### Work required
All of the data below should be repeated exactly. Pictures should not be included.

─── Data listing

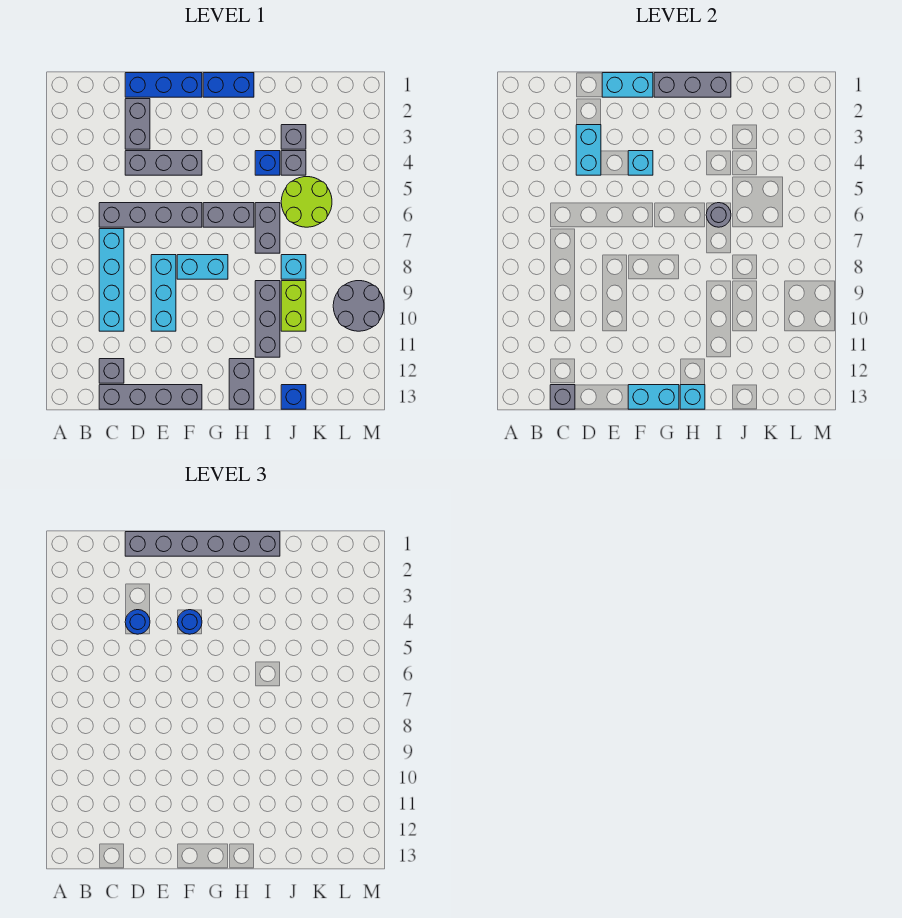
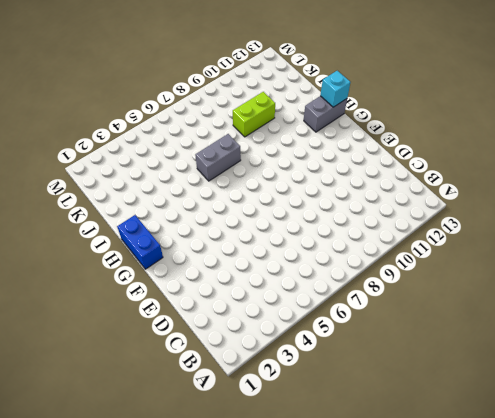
none -> grey brick C6:F6 level 1
none -> cyan brick C7:C10 level 1
none -> grey brick C12 level 1
none -> grey brick C13:F13 level 1

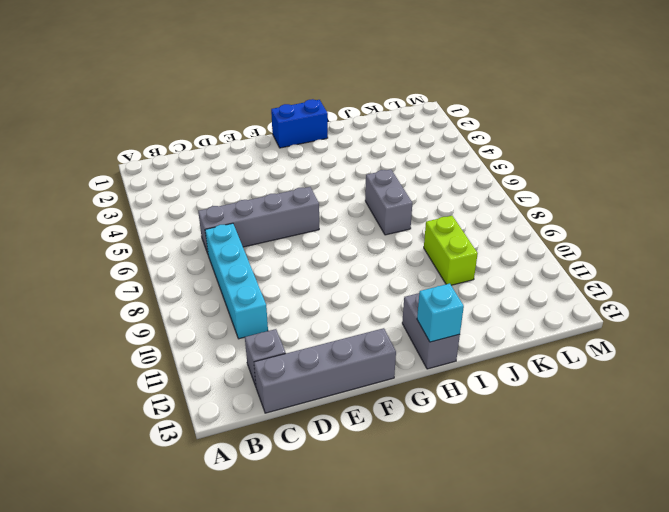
none -> blue brick D1:F1 level 1
none -> grey brick D2:D3 level 1
none -> grey brick D4:F4 level 1
none -> cyan brick E8:E10 level 1

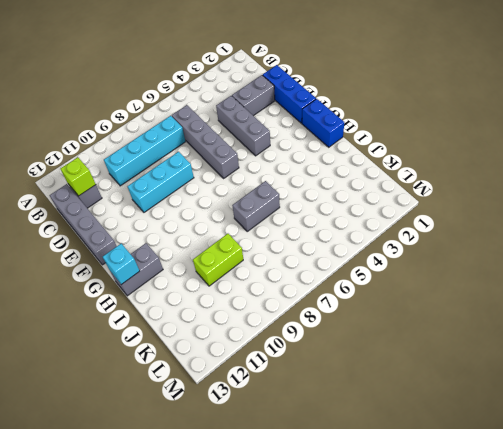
lime brick C12 level 2 -> none
none -> cyan brick F8:G8 level 1
none -> grey brick G6:H6 level 1
none -> blue brick I4 level 1
none -> grey brick I9:I11 level 1

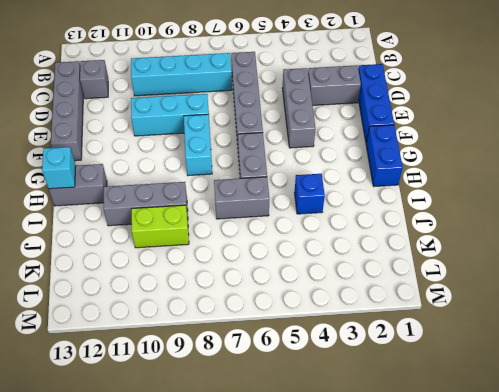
none -> grey brick J3 level 1
none -> grey brick J4 level 1
none -> lime round brick J5:K6 level 1
none -> cyan brick J8 level 1

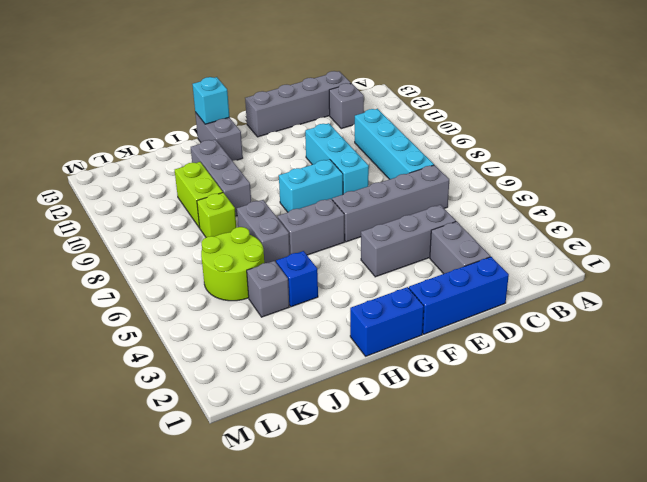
lime brick J8 level 1 -> cyan brick J8 level 1
none -> grey brick J3 level 1
none -> blue brick J13 level 1
none -> grey round brick L9:M10 level 1
none -> grey brick C13 level 2

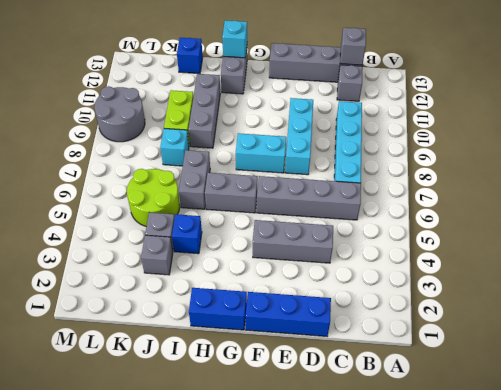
none -> grey brick D2:D3 level 1
none -> cyan brick D3:D4 level 2
none -> cyan brick E1:F1 level 2
none -> cyan brick F4 level 2

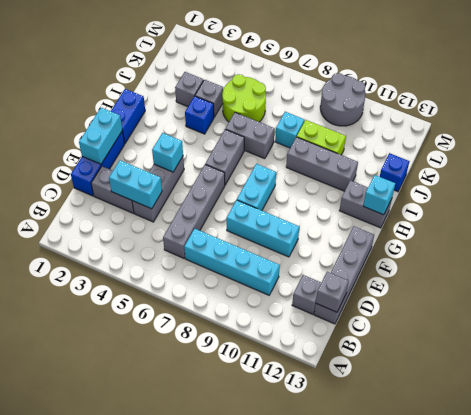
none -> cyan brick F13:G13 level 2
none -> grey brick G1:I1 level 2
none -> grey round brick I6 level 2
none -> grey brick D1:I1 level 3

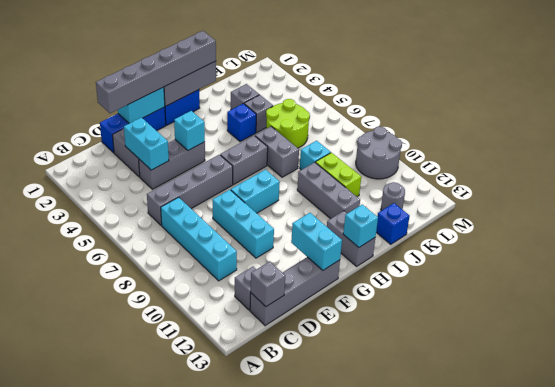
cyan brick F12:F13 level 2 -> cyan brick F13:G13 level 2
grey round brick K12 level 1 -> grey round brick I6 level 2
none -> blue round brick D4 level 3
none -> blue round brick F4 level 3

──────

### Answer below
none -> grey brick C6:F6 level 1
none -> cyan brick C7:C10 level 1
none -> grey brick C12 level 1
none -> grey brick C13:F13 level 1

none -> blue brick D1:F1 level 1
none -> grey brick D2:D3 level 1
none -> grey brick D4:F4 level 1
none -> cyan brick E8:E10 level 1

lime brick C12 level 2 -> none
none -> cyan brick F8:G8 level 1
none -> grey brick G6:H6 level 1
none -> blue brick I4 level 1
none -> grey brick I9:I11 level 1

none -> grey brick J3 level 1
none -> grey brick J4 level 1
none -> lime round brick J5:K6 level 1
none -> cyan brick J8 level 1

lime brick J8 level 1 -> cyan brick J8 level 1
none -> grey brick J3 level 1
none -> blue brick J13 level 1
none -> grey round brick L9:M10 level 1
none -> grey brick C13 level 2

none -> grey brick D2:D3 level 1
none -> cyan brick D3:D4 level 2
none -> cyan brick E1:F1 level 2
none -> cyan brick F4 level 2

none -> cyan brick F13:G13 level 2
none -> grey brick G1:I1 level 2
none -> grey round brick I6 level 2
none -> grey brick D1:I1 level 3

cyan brick F12:F13 level 2 -> cyan brick F13:G13 level 2
grey round brick K12 level 1 -> grey round brick I6 level 2
none -> blue round brick D4 level 3
none -> blue round brick F4 level 3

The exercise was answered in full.